- **Your objective**
Count the lines below that carry the word "pink". Answer with that number alone.

- **Record extracts**

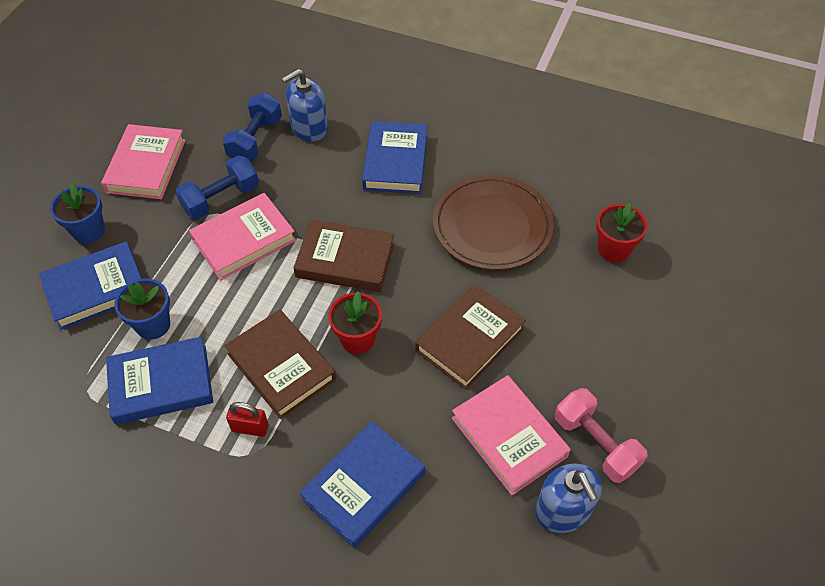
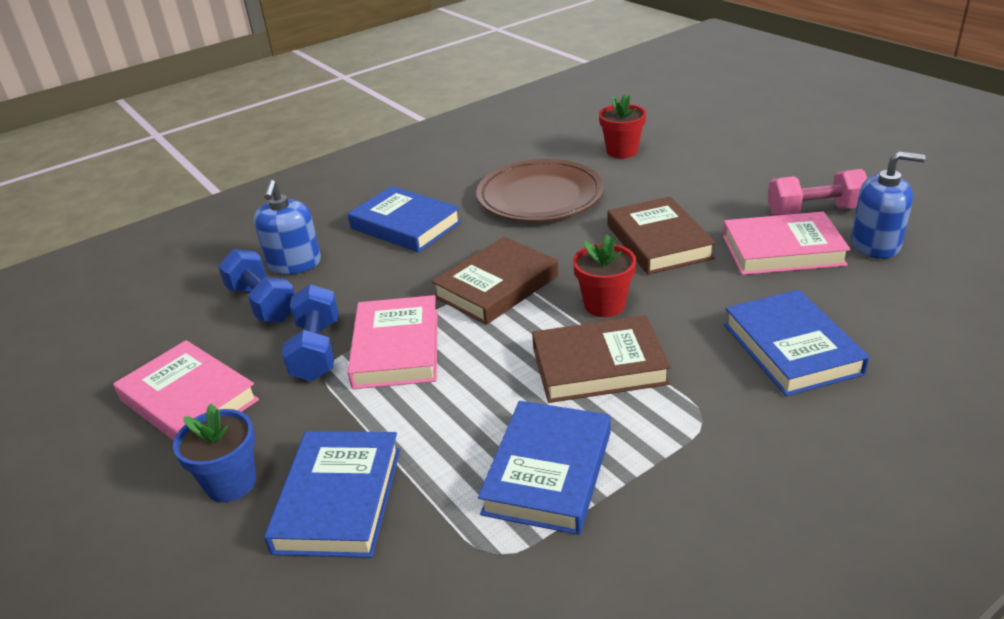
camera: 55 degrees left, 20 degrees down
(153, 325) = (449, 457): blue flower pot -> none
(250, 428) = (666, 411): red padlock -> none

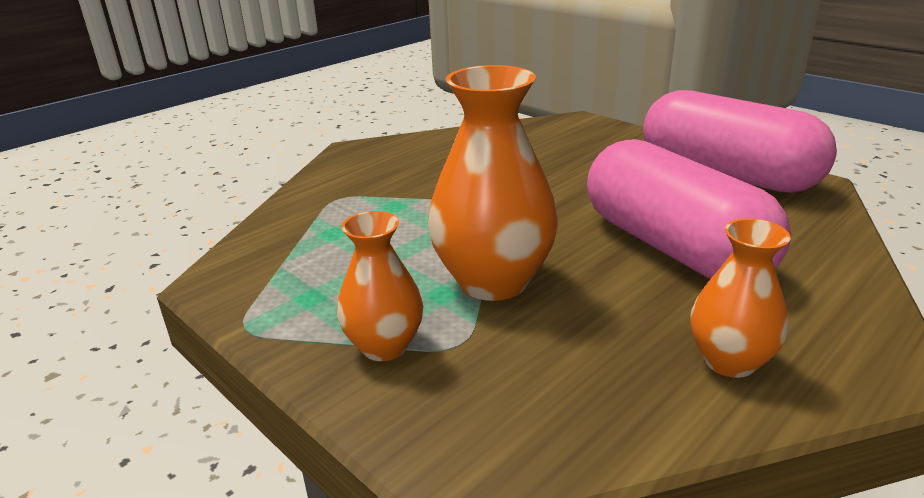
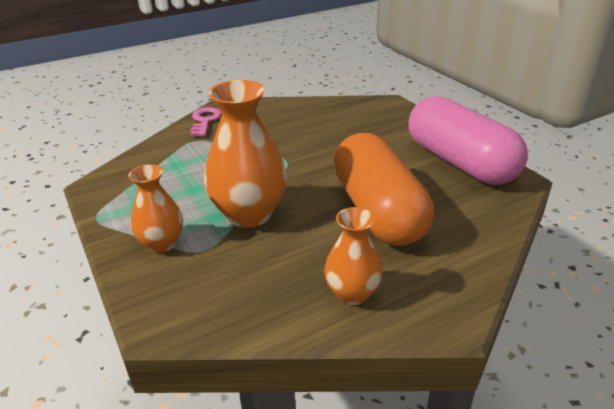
camera: 15 degrees right, 5 degrees up
(337, 172) = (205, 121): none -> pink key
(673, 247) = (378, 211): pink capsule -> orange capsule

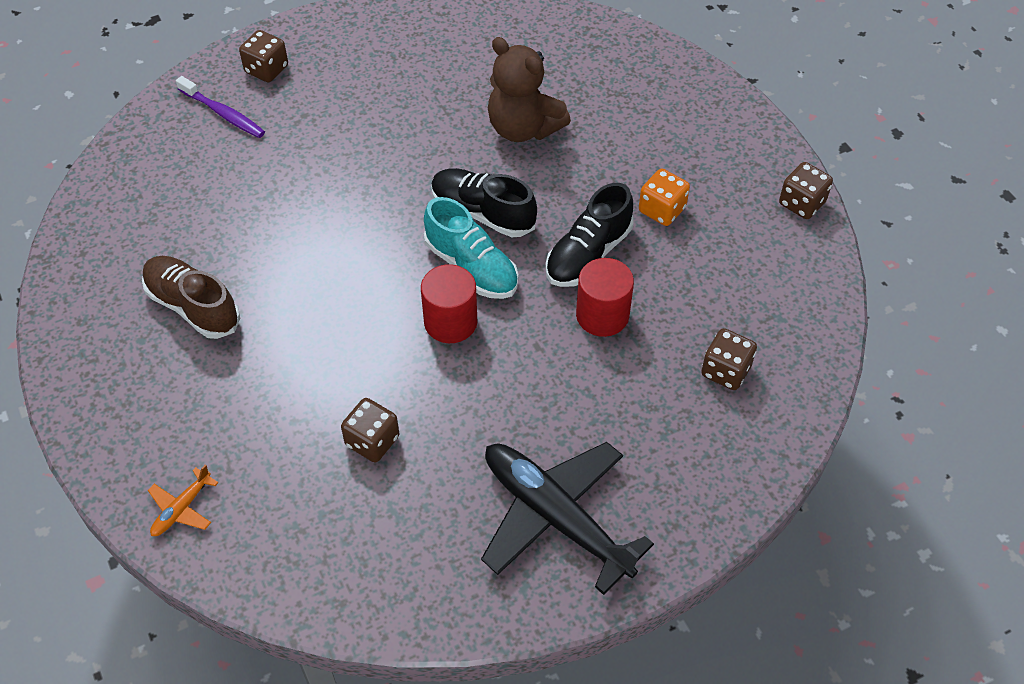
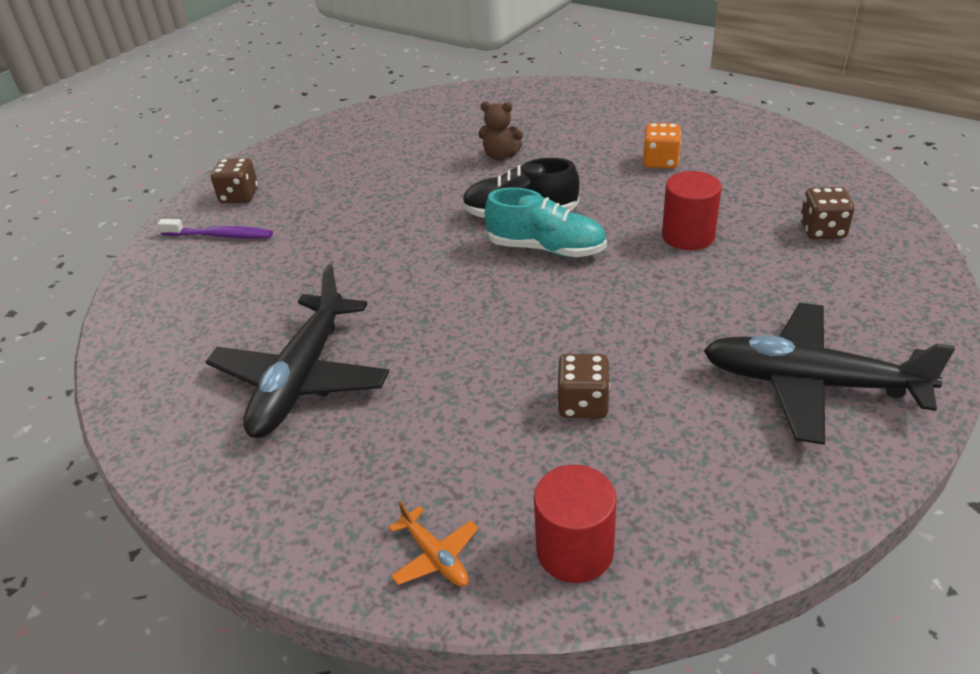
camera: 25 degrees left, 15 degrees down
(182, 508) = (435, 556): orange plane -> orange plane turned 45 degrees counterclockwise
(193, 306) = (302, 378): brown shoe -> black plane
(450, 322) = (566, 290): red cylinder -> red cylinder (575, 550)
(523, 128) = (500, 156): brown teddy bear -> brown teddy bear, size x0.57
(588, 254) = (634, 205): black shoe -> none
(802, 203) = (755, 123): brown dice -> none

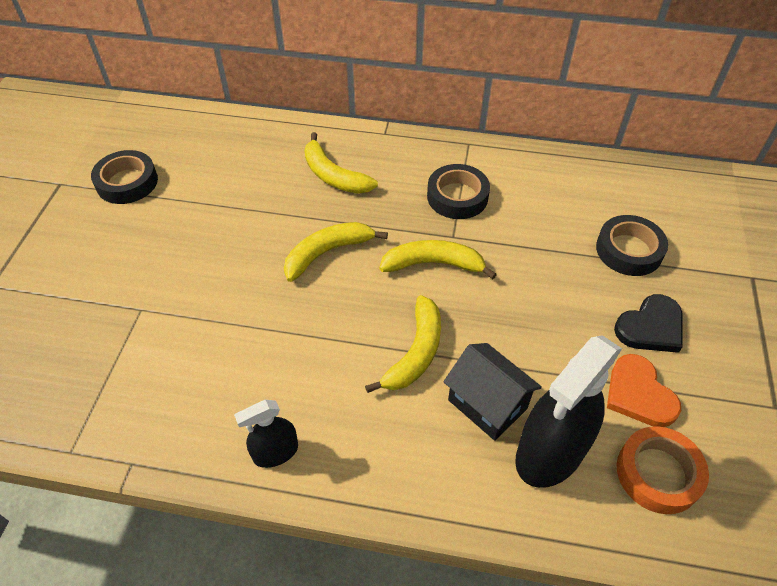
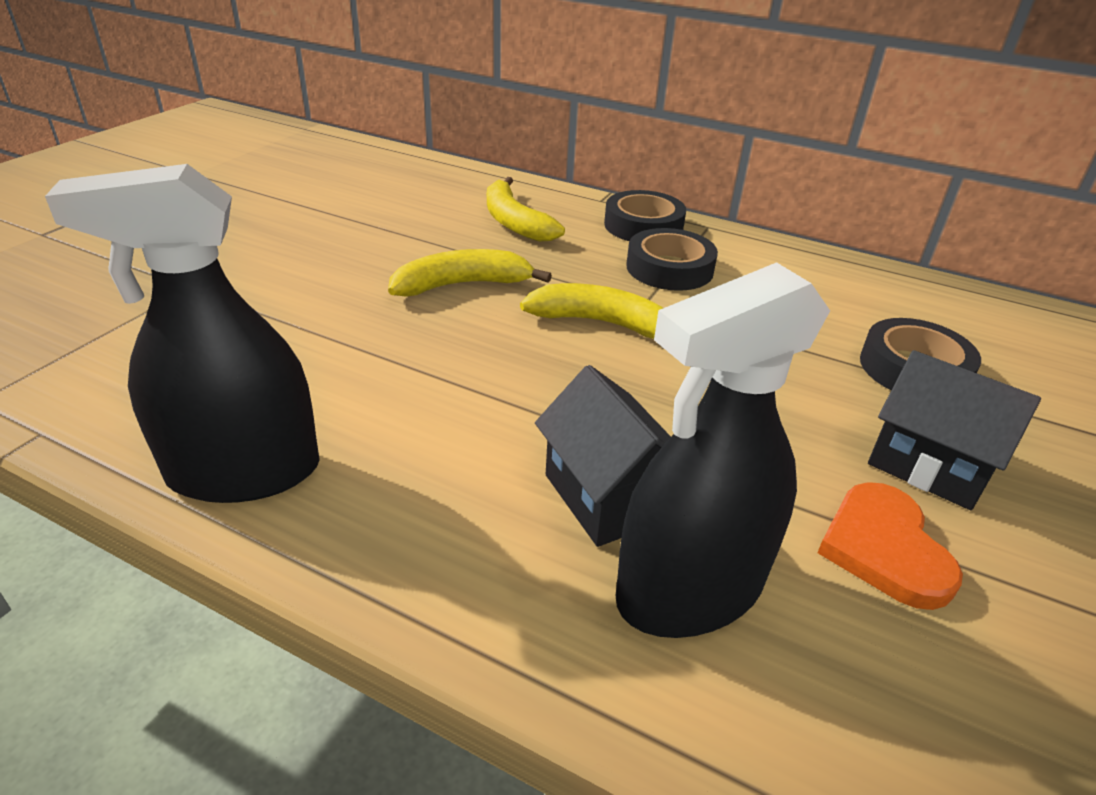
camera: 15 degrees right, 15 degrees down
(127, 182) = (266, 185): black tape -> black tape (643, 226)
(275, 452) = (244, 472): black spray bottle -> black spray bottle, size x1.92
(415, 353) = (525, 409): yellow banana -> none
(651, 327) = (929, 465): black heart -> black house
(658, 473) = (892, 680): orange tape -> none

- **Solution**
2